__THE TASK__: Every line from the one containing "lime round brick" to the one containing "none -> tan brick G7 level 3" in the records below, both included, must be set down exactly, and no other line.

※

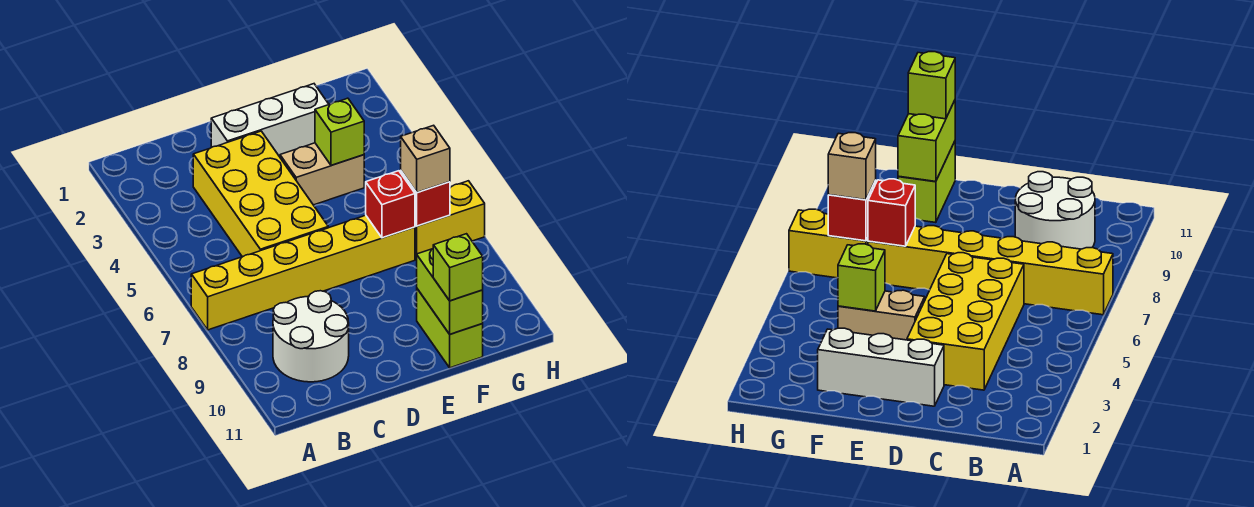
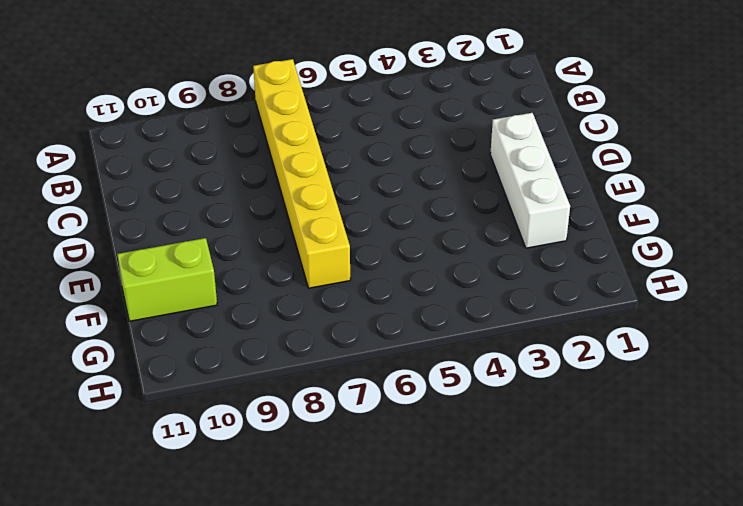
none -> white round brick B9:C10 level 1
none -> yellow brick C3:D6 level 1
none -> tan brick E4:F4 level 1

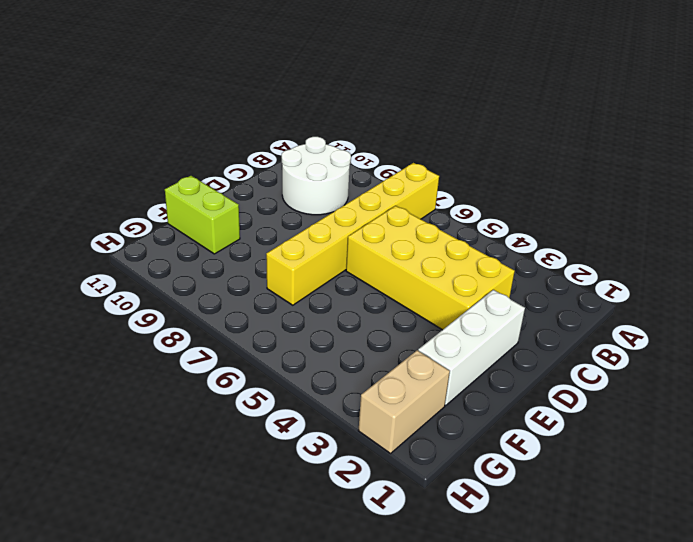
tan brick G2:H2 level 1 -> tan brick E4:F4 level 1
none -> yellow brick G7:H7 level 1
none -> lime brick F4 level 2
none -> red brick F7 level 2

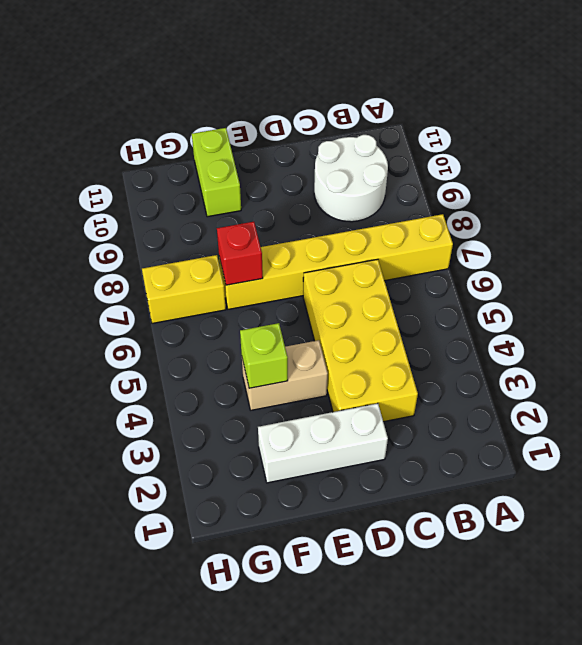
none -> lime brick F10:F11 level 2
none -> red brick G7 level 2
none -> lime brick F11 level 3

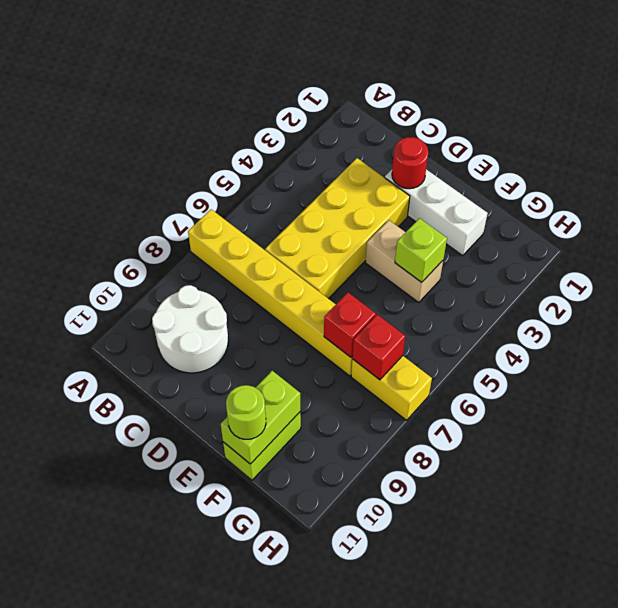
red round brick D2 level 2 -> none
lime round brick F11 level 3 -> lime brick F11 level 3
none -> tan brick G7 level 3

※

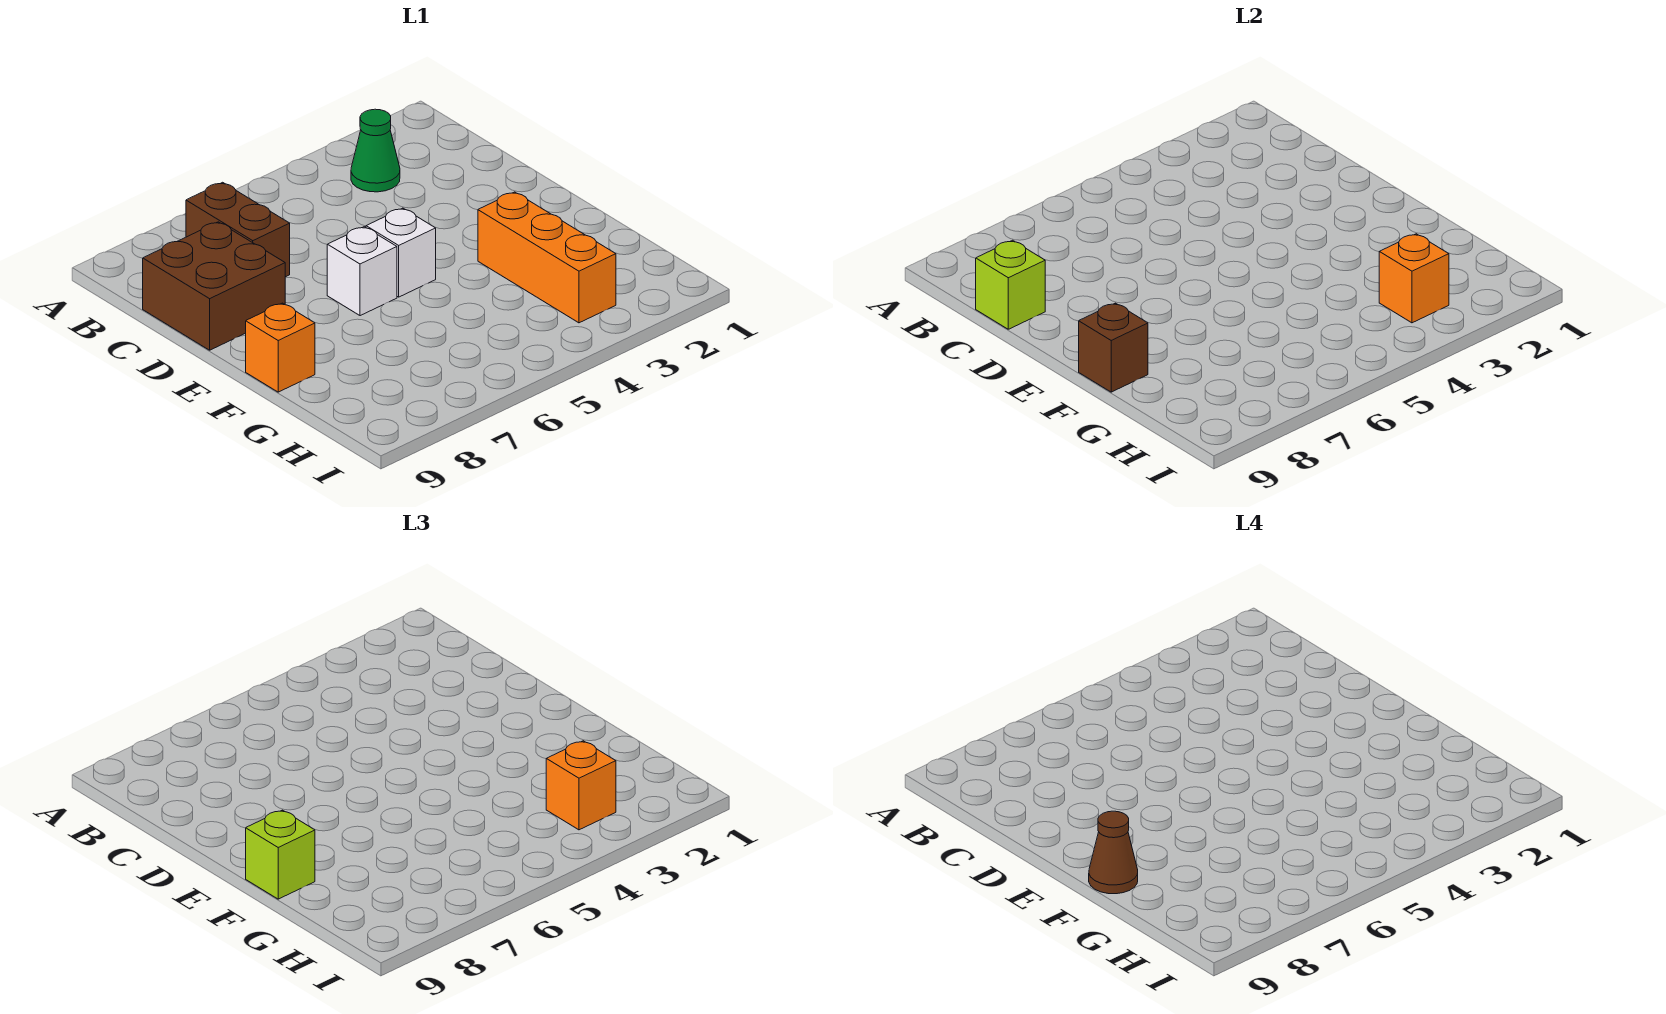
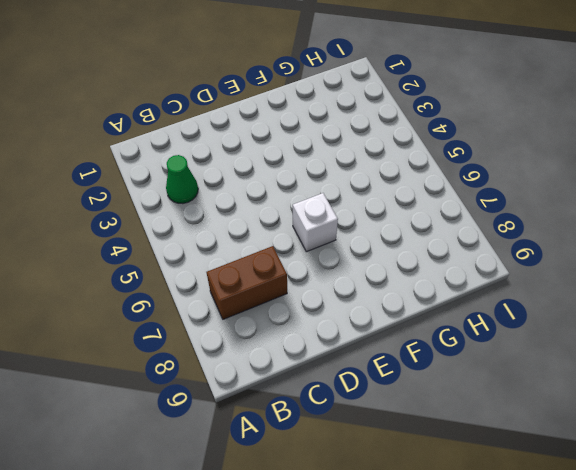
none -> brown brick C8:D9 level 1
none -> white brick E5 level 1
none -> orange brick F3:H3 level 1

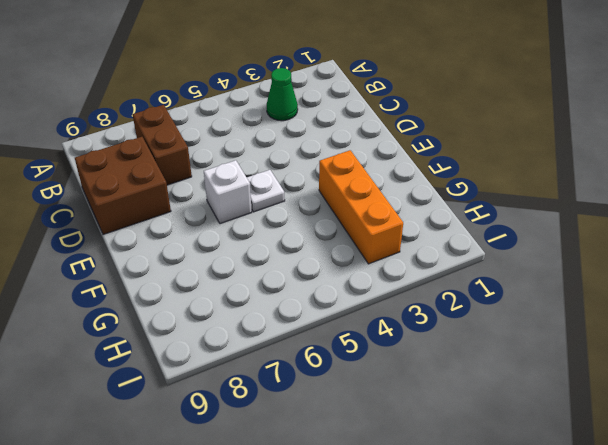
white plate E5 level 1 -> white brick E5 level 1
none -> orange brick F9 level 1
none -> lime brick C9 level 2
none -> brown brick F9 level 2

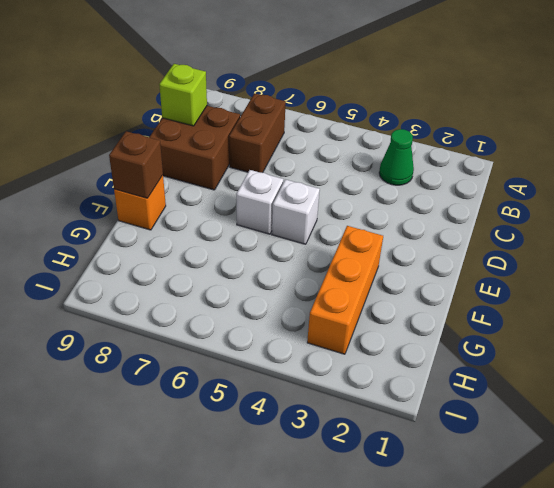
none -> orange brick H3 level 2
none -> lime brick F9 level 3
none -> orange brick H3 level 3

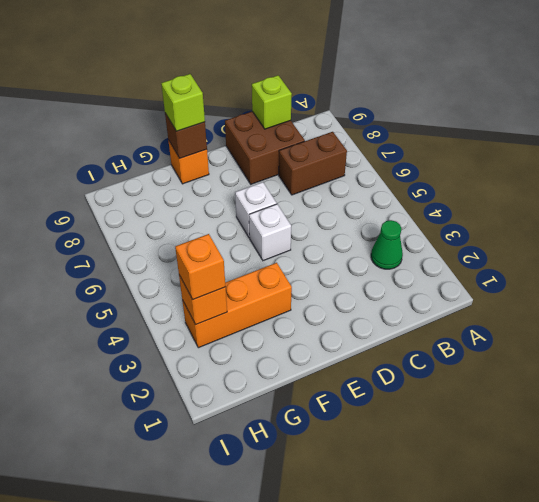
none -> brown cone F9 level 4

※

__TASK RESPONSE__:
lime round brick F11 level 3 -> lime brick F11 level 3
none -> tan brick G7 level 3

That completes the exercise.